Stored data
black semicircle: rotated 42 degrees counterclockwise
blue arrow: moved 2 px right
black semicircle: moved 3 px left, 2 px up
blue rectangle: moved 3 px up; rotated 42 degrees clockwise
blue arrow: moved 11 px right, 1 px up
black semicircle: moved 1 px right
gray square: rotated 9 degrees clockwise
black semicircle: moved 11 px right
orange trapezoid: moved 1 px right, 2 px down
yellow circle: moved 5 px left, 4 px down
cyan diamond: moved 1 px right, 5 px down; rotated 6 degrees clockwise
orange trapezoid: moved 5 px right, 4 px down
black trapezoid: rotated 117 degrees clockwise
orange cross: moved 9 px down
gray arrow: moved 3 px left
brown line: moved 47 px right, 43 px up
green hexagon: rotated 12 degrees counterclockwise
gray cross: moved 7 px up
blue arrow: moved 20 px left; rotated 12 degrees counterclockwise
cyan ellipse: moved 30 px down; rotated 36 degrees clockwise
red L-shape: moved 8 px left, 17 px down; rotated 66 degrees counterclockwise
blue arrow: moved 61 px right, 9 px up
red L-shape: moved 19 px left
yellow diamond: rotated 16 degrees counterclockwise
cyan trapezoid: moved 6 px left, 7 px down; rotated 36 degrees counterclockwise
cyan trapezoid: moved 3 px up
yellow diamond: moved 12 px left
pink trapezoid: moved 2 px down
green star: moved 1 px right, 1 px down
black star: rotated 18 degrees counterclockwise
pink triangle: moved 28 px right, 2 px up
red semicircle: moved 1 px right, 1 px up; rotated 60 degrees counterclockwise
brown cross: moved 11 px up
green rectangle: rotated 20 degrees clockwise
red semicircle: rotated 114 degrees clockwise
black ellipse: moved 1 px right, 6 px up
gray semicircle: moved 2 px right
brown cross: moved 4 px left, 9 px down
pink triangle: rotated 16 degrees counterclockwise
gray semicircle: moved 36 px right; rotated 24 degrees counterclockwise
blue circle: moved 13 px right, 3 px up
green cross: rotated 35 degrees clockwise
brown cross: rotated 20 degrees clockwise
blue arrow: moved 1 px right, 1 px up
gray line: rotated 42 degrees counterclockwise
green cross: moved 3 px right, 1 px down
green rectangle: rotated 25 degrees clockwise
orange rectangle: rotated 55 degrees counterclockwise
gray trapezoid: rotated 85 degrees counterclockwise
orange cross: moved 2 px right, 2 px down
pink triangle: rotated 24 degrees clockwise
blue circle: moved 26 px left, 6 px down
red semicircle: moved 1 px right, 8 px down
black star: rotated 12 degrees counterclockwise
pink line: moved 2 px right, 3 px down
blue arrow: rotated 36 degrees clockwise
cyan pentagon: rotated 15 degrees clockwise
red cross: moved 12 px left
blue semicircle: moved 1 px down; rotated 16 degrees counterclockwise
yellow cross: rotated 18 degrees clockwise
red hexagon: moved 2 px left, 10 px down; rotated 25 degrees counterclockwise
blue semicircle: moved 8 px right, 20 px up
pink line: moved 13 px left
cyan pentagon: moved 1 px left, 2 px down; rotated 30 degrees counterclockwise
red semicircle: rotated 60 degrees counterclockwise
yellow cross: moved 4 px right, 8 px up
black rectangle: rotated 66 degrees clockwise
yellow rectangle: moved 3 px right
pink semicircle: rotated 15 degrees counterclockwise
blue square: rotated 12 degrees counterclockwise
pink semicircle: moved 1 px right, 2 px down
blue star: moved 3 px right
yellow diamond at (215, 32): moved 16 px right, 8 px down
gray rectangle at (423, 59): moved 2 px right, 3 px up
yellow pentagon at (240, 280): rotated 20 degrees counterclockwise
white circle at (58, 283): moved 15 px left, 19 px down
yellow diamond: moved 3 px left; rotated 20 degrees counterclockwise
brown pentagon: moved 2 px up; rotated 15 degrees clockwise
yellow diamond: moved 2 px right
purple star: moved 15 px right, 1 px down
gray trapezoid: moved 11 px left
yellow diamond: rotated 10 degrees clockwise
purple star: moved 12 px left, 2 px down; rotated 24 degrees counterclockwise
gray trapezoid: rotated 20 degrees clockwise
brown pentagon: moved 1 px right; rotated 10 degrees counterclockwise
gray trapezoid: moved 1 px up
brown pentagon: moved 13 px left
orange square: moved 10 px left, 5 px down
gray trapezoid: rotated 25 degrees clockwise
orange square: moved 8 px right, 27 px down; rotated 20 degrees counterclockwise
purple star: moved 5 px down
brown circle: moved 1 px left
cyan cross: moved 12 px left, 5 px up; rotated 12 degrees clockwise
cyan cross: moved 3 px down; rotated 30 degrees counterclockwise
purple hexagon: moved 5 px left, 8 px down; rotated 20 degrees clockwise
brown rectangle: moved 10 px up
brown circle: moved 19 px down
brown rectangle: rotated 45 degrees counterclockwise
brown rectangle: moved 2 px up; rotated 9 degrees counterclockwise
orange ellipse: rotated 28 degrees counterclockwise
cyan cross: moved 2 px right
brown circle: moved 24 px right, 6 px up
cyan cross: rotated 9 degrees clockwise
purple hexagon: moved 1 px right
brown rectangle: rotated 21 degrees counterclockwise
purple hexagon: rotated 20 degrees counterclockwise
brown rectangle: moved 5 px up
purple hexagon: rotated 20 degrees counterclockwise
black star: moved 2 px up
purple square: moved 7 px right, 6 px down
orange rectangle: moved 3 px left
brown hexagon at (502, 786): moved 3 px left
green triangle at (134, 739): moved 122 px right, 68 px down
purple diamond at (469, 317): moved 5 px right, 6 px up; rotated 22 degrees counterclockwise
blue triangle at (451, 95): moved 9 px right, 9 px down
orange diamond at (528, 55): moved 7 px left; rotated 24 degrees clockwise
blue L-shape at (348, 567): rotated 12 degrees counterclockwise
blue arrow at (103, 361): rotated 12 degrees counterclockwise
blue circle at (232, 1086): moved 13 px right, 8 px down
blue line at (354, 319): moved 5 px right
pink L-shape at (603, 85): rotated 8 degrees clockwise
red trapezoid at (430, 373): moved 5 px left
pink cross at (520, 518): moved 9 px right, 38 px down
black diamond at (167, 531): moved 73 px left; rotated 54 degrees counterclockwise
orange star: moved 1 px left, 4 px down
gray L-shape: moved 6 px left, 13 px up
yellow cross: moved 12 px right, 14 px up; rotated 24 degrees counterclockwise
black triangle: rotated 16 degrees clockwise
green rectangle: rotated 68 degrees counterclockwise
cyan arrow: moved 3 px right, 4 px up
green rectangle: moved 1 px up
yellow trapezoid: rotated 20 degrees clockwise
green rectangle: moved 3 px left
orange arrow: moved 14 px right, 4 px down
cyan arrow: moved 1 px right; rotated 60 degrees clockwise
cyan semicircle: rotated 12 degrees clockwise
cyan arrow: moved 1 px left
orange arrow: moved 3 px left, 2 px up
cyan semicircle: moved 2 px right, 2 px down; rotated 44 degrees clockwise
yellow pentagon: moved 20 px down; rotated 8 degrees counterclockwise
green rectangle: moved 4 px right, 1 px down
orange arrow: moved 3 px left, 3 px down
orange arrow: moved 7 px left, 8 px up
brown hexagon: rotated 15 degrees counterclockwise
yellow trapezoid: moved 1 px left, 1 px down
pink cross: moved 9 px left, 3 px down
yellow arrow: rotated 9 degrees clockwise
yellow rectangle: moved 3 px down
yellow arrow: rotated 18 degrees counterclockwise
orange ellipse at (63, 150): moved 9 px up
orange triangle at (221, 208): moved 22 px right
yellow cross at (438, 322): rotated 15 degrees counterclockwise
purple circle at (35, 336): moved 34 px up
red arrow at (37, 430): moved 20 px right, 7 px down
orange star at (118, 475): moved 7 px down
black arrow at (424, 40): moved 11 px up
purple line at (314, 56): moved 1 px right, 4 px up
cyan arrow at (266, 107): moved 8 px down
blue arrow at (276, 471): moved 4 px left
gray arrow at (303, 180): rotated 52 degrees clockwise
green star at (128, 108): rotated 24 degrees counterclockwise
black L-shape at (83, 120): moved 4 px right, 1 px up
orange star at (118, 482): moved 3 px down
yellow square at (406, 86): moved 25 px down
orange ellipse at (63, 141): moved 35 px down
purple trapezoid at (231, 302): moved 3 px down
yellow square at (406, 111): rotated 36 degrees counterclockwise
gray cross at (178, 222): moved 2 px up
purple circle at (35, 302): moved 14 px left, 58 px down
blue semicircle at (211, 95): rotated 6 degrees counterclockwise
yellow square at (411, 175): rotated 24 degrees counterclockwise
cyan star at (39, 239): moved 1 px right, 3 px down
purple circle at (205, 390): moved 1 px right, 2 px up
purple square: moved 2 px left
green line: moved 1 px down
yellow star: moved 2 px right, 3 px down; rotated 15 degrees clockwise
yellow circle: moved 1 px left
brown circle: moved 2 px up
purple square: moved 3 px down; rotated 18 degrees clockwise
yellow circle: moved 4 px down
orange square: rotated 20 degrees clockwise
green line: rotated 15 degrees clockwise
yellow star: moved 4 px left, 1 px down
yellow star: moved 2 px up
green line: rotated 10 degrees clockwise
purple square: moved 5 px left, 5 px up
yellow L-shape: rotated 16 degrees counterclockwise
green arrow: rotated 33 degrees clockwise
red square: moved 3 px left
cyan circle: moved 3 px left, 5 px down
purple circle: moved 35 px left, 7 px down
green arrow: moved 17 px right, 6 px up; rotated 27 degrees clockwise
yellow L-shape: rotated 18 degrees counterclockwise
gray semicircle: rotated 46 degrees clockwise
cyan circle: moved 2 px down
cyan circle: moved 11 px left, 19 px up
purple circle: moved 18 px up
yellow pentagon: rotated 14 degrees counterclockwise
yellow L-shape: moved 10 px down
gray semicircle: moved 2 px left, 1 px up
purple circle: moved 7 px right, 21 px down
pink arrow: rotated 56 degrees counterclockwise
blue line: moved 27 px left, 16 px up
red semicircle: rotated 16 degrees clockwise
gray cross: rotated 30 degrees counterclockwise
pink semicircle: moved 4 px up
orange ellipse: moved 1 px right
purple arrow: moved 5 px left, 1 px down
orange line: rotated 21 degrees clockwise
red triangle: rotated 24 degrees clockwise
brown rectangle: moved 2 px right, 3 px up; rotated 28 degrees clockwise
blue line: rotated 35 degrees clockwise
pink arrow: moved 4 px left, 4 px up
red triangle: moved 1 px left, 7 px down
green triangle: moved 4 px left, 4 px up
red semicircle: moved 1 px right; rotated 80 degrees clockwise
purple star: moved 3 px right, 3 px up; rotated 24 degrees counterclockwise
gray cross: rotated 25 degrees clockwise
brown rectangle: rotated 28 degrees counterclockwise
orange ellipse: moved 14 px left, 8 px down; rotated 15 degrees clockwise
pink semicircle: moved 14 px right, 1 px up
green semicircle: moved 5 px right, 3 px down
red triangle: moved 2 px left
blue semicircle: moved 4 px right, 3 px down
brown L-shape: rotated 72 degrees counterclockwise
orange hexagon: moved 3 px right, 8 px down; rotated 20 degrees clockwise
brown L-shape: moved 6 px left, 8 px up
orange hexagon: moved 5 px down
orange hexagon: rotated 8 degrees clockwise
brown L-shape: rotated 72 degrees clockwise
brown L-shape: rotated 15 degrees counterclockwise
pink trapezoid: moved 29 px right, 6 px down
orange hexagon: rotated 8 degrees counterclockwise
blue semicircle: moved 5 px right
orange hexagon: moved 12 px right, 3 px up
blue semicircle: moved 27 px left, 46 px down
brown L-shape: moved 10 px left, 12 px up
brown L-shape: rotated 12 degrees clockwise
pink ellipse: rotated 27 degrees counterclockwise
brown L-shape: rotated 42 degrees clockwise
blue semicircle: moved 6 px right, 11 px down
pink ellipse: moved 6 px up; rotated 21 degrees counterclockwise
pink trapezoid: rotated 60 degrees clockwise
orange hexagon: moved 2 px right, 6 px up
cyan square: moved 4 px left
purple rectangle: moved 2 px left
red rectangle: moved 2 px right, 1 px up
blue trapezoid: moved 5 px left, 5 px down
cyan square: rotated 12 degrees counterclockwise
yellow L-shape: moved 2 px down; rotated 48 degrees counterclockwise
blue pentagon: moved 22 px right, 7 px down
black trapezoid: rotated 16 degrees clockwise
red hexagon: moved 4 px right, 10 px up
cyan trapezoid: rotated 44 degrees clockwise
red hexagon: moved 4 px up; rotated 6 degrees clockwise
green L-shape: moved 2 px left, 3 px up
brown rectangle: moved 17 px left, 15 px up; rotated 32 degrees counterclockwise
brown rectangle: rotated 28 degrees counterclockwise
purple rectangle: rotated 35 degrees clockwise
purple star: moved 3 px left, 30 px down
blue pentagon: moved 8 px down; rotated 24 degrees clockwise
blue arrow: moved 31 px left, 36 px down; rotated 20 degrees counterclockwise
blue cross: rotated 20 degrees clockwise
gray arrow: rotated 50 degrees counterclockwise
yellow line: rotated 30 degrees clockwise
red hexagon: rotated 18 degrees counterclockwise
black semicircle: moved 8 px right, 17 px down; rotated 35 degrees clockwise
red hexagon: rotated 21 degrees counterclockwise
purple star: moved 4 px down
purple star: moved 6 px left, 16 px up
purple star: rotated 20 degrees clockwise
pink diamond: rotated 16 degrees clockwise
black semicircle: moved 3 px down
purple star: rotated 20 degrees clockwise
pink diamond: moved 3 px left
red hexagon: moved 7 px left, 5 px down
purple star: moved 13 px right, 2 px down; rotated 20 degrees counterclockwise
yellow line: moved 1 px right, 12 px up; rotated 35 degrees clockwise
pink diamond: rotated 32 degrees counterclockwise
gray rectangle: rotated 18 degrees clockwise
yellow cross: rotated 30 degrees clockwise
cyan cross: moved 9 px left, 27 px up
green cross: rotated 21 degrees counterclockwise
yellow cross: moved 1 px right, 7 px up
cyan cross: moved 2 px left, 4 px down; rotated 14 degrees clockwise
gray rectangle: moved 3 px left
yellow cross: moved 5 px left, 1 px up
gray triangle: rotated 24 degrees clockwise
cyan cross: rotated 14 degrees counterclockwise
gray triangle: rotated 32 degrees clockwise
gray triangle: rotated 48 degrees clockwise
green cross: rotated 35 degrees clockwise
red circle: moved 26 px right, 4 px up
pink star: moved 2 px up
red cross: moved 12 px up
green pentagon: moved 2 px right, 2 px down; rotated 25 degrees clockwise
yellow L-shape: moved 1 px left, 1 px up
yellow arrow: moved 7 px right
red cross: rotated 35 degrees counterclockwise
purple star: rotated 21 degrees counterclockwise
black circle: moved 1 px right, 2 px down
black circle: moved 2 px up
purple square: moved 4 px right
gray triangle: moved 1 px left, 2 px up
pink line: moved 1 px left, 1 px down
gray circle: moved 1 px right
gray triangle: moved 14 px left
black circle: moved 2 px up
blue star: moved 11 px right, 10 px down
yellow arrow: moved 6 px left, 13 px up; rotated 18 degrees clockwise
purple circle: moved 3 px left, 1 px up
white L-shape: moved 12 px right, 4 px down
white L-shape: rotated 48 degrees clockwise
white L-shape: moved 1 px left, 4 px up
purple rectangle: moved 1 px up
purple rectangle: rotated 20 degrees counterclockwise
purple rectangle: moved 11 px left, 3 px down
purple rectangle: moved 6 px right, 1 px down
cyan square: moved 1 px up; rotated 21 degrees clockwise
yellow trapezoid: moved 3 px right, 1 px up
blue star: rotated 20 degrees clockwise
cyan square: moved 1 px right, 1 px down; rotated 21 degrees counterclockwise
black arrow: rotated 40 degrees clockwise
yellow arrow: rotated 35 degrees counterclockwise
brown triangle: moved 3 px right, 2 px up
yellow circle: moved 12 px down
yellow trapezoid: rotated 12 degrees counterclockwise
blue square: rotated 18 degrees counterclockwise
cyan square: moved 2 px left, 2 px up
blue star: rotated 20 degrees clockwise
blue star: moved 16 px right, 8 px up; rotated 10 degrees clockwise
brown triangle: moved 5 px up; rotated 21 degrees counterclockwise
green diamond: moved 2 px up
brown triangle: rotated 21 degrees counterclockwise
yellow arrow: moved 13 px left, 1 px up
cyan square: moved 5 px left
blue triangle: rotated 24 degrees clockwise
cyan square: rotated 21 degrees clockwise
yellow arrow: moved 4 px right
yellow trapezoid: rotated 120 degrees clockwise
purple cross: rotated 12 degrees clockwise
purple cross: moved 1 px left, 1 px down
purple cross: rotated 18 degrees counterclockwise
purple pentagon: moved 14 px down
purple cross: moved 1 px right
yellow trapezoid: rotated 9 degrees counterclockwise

What you will do
Reproduce the records word for word, starting at the first line and continuing up to and including the line containing "orange trapezoid: moved 1 px right, 2 px down".

Full output
black semicircle: rotated 42 degrees counterclockwise
blue arrow: moved 2 px right
black semicircle: moved 3 px left, 2 px up
blue rectangle: moved 3 px up; rotated 42 degrees clockwise
blue arrow: moved 11 px right, 1 px up
black semicircle: moved 1 px right
gray square: rotated 9 degrees clockwise
black semicircle: moved 11 px right
orange trapezoid: moved 1 px right, 2 px down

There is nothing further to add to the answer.